*DATA EXCERPTS*
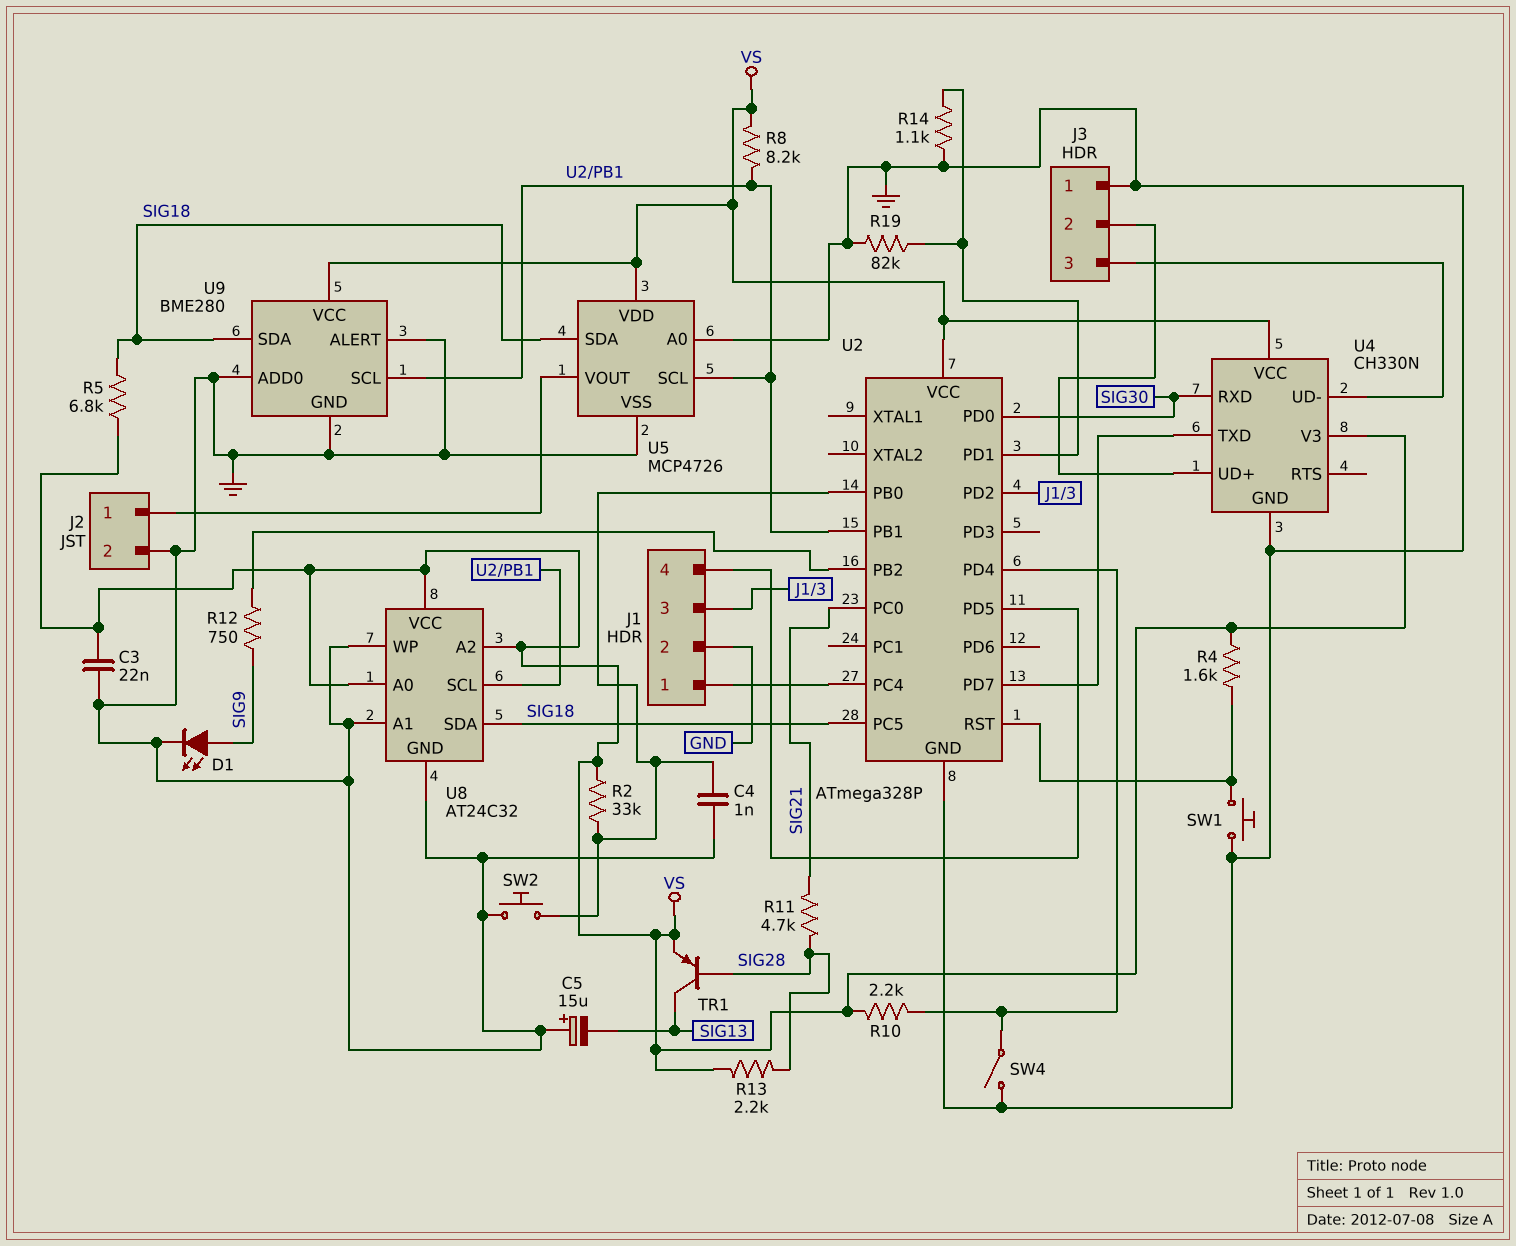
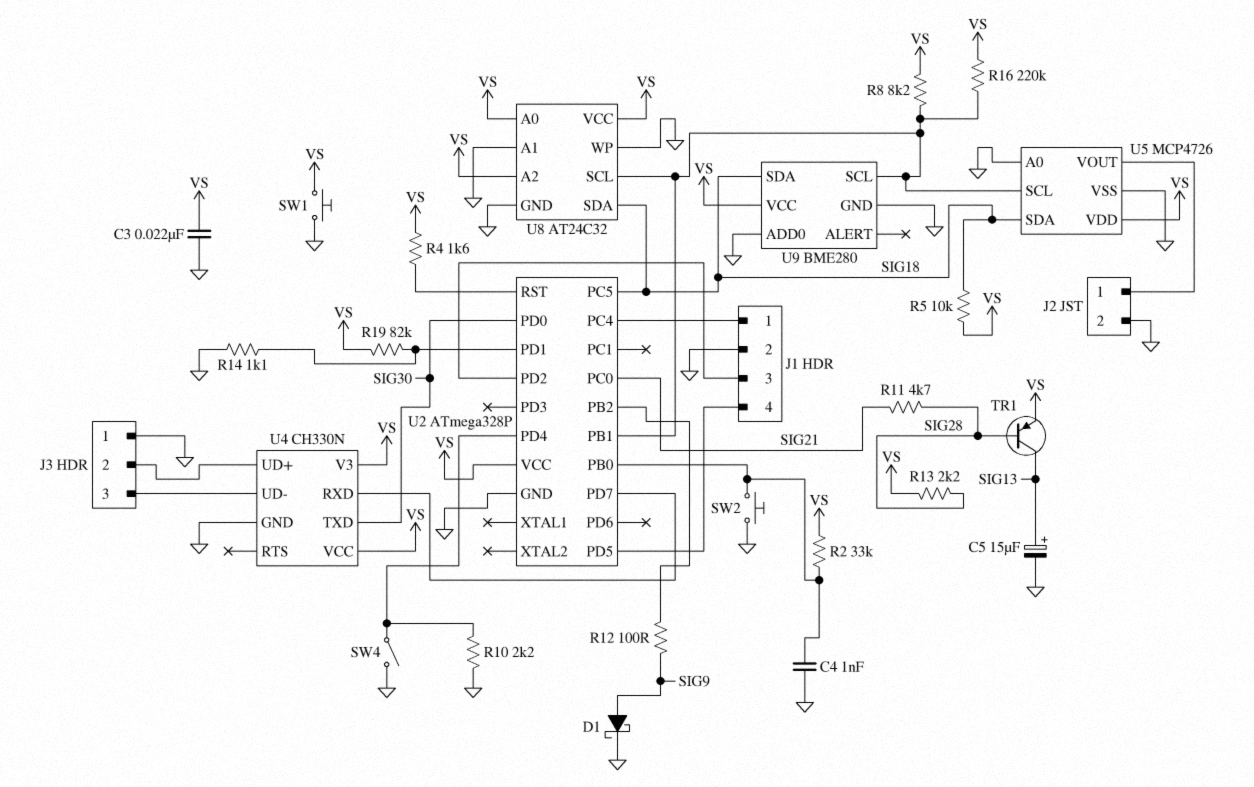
C5: 15uF (plus GND, minus SIG13) -> 15uF (plus SIG13, minus GND)
D1: LED (A SIG9, K GND) -> schottky (A SIG9, K GND)
R5: 6.8k (SIG18, VS) -> 10k (SIG18, VS)
R10: 2.2k (U2/PD4, VS) -> 2.2k (GND, U2/PD4)
R12: 750 (SIG9, U2/PB2) -> 100 (SIG9, U2/PB2)
R16: none -> 220k (U2/PB1, VS)
R19: 82k (GND, U2/PD1) -> 82k (U2/PD1, VS)
SW1: button (GND, U2/RST) -> button (GND, VS)
U4 pin RXD: SIG30 -> U2/PD7
U4 pin TXD: U2/PD7 -> SIG30
U9 pin ALERT: GND -> none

*PROMPT*
Some lines in the data above hold the string "none". Find and copy each of them.

*TASK SOLUTION*
R16: none -> 220k (U2/PB1, VS)
U9 pin ALERT: GND -> none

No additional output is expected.